### Directions
The records follow. Print, word for word, the first line through the "(522, 253) = (334, 397): white" line.

-------- Material to process --------

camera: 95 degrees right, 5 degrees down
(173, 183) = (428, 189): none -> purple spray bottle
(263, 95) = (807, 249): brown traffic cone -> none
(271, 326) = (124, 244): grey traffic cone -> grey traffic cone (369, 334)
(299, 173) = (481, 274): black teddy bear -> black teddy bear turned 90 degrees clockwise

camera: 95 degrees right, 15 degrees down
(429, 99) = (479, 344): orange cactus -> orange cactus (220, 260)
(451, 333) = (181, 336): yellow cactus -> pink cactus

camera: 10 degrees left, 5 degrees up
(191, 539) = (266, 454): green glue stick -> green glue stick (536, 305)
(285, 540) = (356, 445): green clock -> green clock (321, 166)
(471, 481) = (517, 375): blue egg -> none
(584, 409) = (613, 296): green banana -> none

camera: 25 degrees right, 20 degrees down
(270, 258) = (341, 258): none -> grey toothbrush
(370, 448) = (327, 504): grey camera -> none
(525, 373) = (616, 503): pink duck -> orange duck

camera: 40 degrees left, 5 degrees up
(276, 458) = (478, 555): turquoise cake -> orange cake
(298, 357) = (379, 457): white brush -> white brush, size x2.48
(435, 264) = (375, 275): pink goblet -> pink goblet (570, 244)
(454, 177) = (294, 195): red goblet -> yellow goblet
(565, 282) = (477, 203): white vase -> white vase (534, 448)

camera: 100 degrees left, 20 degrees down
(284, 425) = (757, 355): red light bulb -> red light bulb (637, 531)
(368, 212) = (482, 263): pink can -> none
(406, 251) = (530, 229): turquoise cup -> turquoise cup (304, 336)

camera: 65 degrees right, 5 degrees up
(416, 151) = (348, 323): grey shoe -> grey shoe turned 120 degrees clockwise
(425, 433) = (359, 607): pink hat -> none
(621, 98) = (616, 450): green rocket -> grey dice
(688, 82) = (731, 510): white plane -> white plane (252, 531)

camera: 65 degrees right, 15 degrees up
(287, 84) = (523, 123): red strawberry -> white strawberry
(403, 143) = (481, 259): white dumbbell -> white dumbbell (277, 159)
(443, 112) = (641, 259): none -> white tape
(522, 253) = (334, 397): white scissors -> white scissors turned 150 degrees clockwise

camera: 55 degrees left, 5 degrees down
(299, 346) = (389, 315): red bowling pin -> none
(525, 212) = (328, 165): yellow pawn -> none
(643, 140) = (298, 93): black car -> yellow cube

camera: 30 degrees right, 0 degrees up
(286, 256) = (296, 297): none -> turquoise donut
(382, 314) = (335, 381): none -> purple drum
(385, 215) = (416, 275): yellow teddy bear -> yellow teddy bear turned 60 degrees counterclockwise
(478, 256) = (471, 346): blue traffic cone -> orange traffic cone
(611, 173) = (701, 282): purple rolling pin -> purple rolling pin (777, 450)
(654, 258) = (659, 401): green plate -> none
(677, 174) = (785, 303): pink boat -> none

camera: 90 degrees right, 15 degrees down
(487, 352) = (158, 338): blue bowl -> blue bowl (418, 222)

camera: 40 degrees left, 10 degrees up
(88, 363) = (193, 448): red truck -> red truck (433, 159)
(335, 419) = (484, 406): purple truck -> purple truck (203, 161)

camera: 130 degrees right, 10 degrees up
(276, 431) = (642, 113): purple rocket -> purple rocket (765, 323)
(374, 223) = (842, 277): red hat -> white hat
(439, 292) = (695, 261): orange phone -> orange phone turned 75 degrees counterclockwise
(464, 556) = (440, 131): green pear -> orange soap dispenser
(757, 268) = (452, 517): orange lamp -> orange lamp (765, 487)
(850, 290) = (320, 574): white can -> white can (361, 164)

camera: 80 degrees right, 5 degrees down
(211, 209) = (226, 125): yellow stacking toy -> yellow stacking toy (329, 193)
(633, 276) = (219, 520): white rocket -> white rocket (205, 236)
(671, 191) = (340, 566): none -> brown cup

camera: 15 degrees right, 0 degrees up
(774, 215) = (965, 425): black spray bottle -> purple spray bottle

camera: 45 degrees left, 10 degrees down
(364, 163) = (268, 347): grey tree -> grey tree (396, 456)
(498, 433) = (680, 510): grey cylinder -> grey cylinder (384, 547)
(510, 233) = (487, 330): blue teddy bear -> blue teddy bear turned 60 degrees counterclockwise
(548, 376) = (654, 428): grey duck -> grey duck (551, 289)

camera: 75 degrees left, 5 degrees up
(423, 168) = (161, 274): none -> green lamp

--------

### Your solution
camera: 95 degrees right, 5 degrees down
(173, 183) = (428, 189): none -> purple spray bottle
(263, 95) = (807, 249): brown traffic cone -> none
(271, 326) = (124, 244): grey traffic cone -> grey traffic cone (369, 334)
(299, 173) = (481, 274): black teddy bear -> black teddy bear turned 90 degrees clockwise

camera: 95 degrees right, 15 degrees down
(429, 99) = (479, 344): orange cactus -> orange cactus (220, 260)
(451, 333) = (181, 336): yellow cactus -> pink cactus

camera: 10 degrees left, 5 degrees up
(191, 539) = (266, 454): green glue stick -> green glue stick (536, 305)
(285, 540) = (356, 445): green clock -> green clock (321, 166)
(471, 481) = (517, 375): blue egg -> none
(584, 409) = (613, 296): green banana -> none

camera: 25 degrees right, 20 degrees down
(270, 258) = (341, 258): none -> grey toothbrush
(370, 448) = (327, 504): grey camera -> none
(525, 373) = (616, 503): pink duck -> orange duck

camera: 40 degrees left, 5 degrees up
(276, 458) = (478, 555): turquoise cake -> orange cake
(298, 357) = (379, 457): white brush -> white brush, size x2.48
(435, 264) = (375, 275): pink goblet -> pink goblet (570, 244)
(454, 177) = (294, 195): red goblet -> yellow goblet
(565, 282) = (477, 203): white vase -> white vase (534, 448)

camera: 100 degrees left, 20 degrees down
(284, 425) = (757, 355): red light bulb -> red light bulb (637, 531)
(368, 212) = (482, 263): pink can -> none
(406, 251) = (530, 229): turquoise cup -> turquoise cup (304, 336)

camera: 65 degrees right, 5 degrees up
(416, 151) = (348, 323): grey shoe -> grey shoe turned 120 degrees clockwise
(425, 433) = (359, 607): pink hat -> none
(621, 98) = (616, 450): green rocket -> grey dice
(688, 82) = (731, 510): white plane -> white plane (252, 531)

camera: 65 degrees right, 15 degrees up
(287, 84) = (523, 123): red strawberry -> white strawberry
(403, 143) = (481, 259): white dumbbell -> white dumbbell (277, 159)
(443, 112) = (641, 259): none -> white tape
(522, 253) = (334, 397): white scissors -> white scissors turned 150 degrees clockwise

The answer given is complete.